Materials provided |
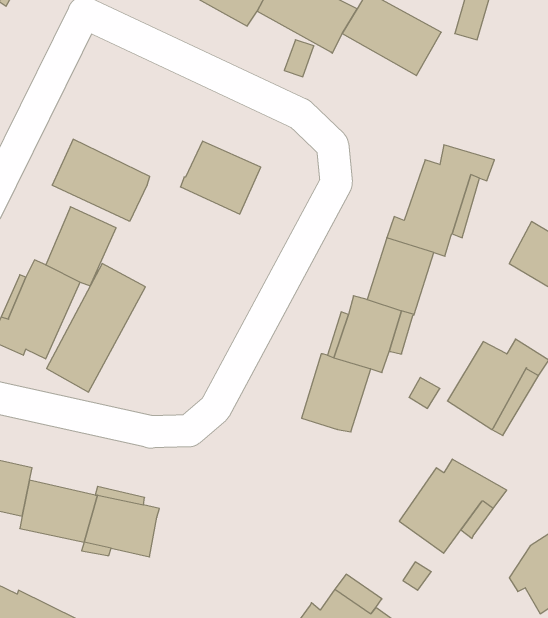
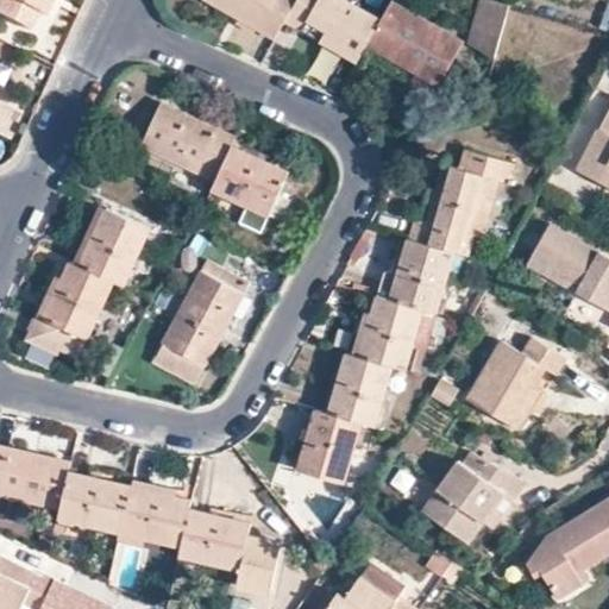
building: [52,139,150,221] -> [139,102,233,181]
building: [47,263,145,392] -> [151,260,246,384]
building: none -> [296,409,360,483]
building: none -> [178,508,278,590]

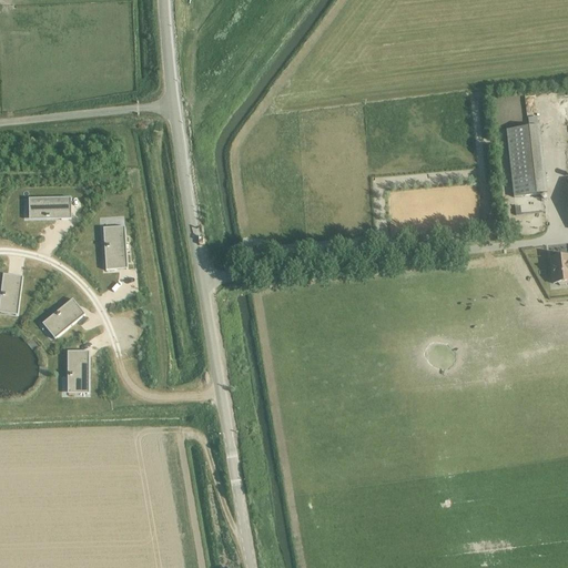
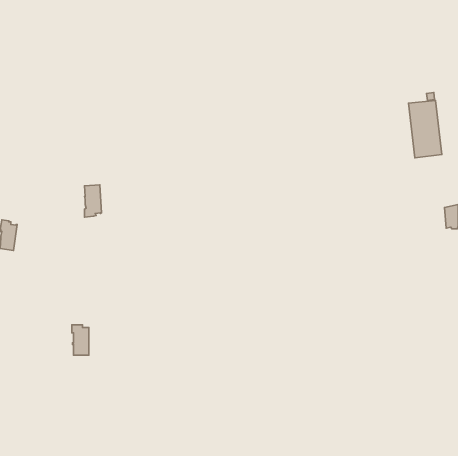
building: [31,195,70,217] -> none
building: [45,297,81,334] -> none
building: [67,349,88,387] -> [72,325,89,355]

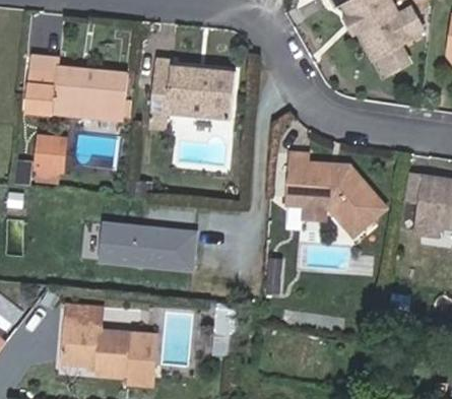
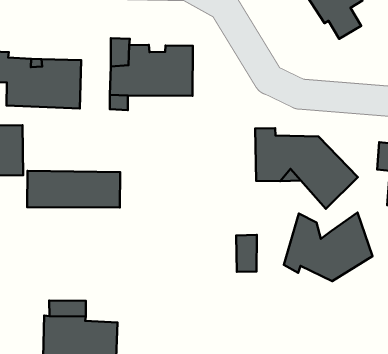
building: [102,224,195,267] -> [27,171,120,208]
building: none -> [284,213,372,281]

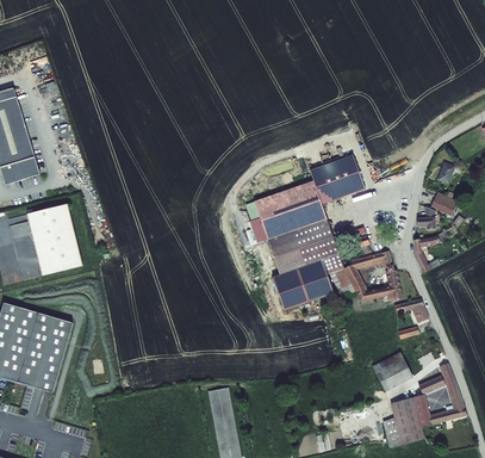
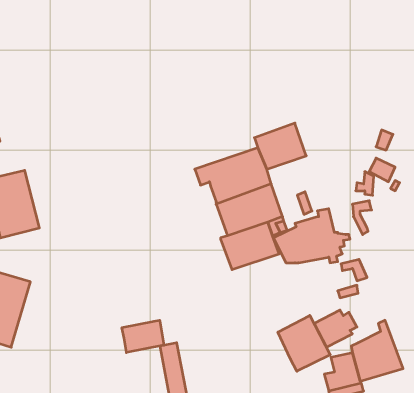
building: none -> [278,315,330,371]
building: none -> [122,320,164,353]

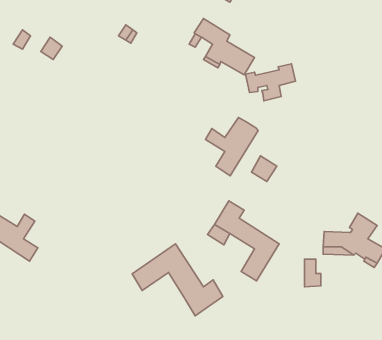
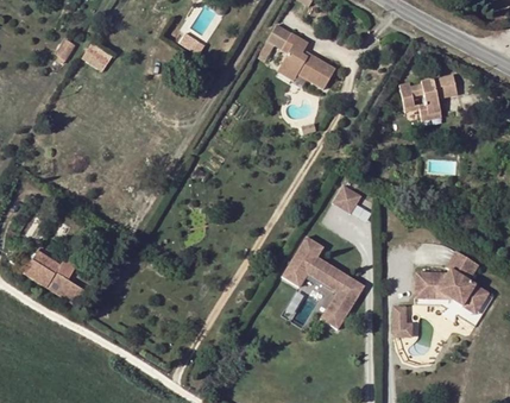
building: [245,64,296,101] -> [398,74,457,117]
building: [206,117,258,176] -> none
building: [132,244,223,316] -> none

Task statement | While leaving pictures out, reproduce exactly the lines from the beginning of the listing above through the line containing "building: [102,224,195,267] ->", both ends included.

Answer for the task |
building: [52,139,150,221] -> [139,102,233,181]
building: [47,263,145,392] -> [151,260,246,384]
building: none -> [296,409,360,483]
building: none -> [178,508,278,590]

building: [31,195,70,217] -> none
building: [45,297,81,334] -> none
building: [67,349,88,387] -> [72,325,89,355]

building: [102,224,195,267] -> [27,171,120,208]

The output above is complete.